### [PROBLEM]
Among the entries, which lines carry the string "ROLLING"? Copy each of them.

### [SUPPLIED DATA]
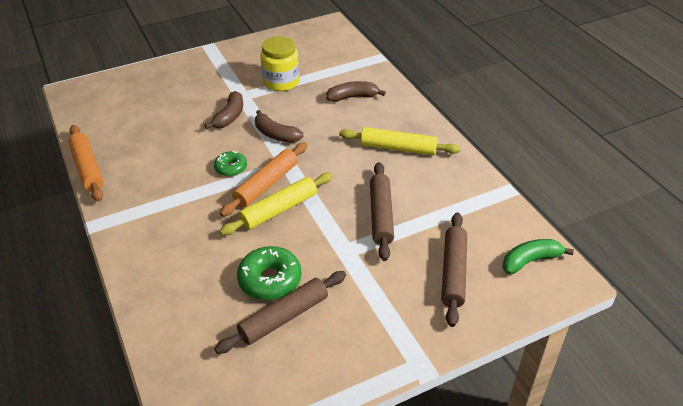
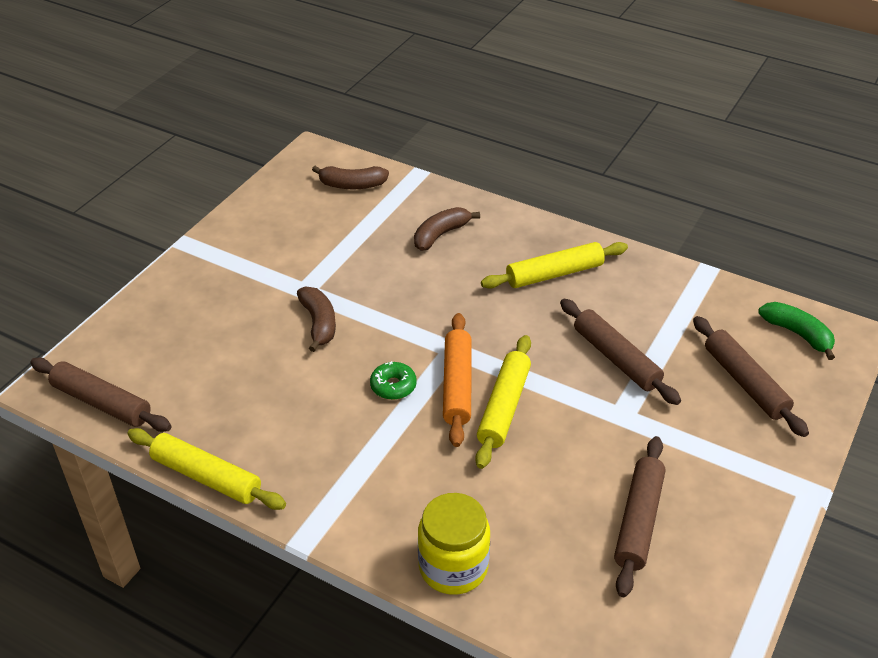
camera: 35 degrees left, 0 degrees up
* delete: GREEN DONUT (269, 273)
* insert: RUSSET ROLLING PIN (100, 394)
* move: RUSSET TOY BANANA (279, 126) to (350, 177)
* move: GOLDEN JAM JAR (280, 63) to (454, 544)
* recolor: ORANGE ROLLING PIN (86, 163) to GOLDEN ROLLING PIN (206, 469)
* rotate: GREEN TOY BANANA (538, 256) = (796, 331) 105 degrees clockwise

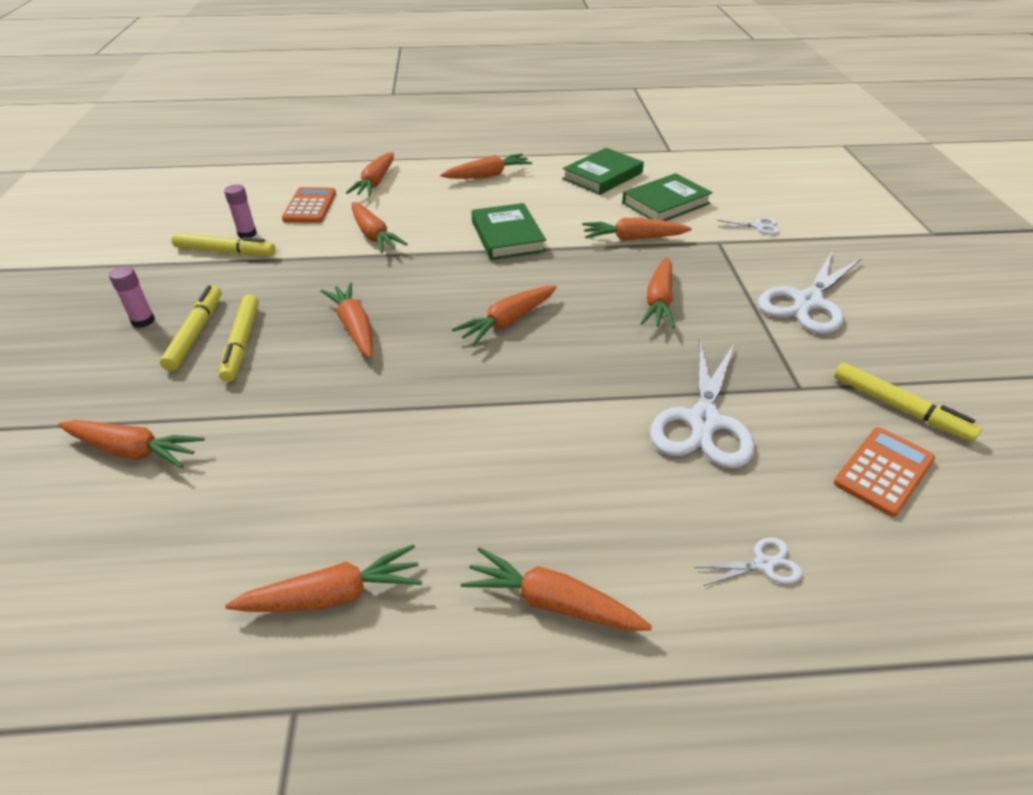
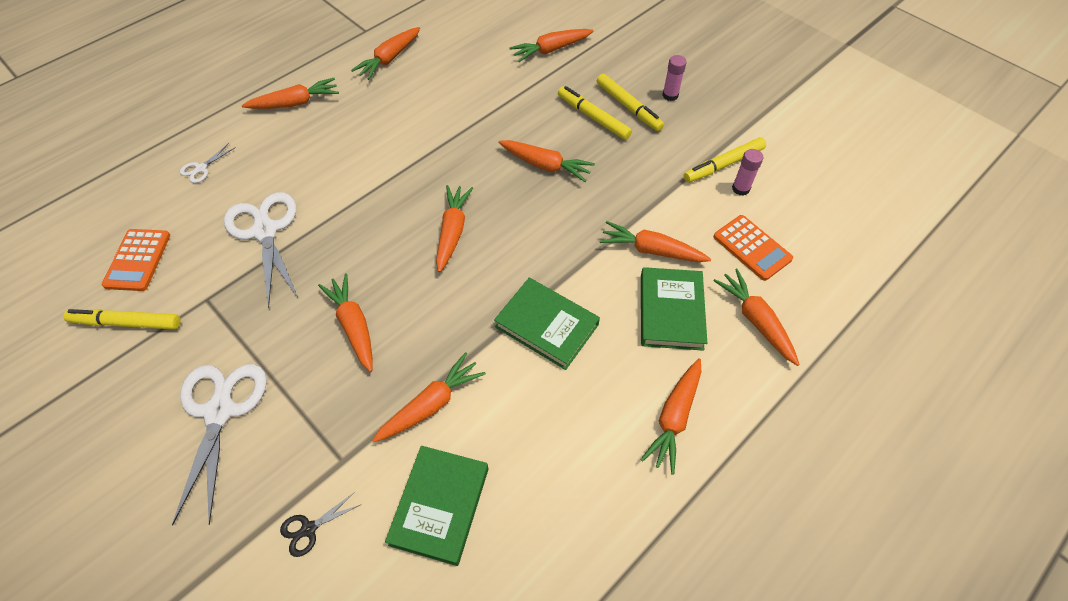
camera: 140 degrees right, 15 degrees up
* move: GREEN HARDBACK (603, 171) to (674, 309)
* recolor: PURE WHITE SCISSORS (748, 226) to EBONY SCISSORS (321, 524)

### [TASK OUTPUT]
* insert: RUSSET ROLLING PIN (100, 394)
* recolor: ORANGE ROLLING PIN (86, 163) to GOLDEN ROLLING PIN (206, 469)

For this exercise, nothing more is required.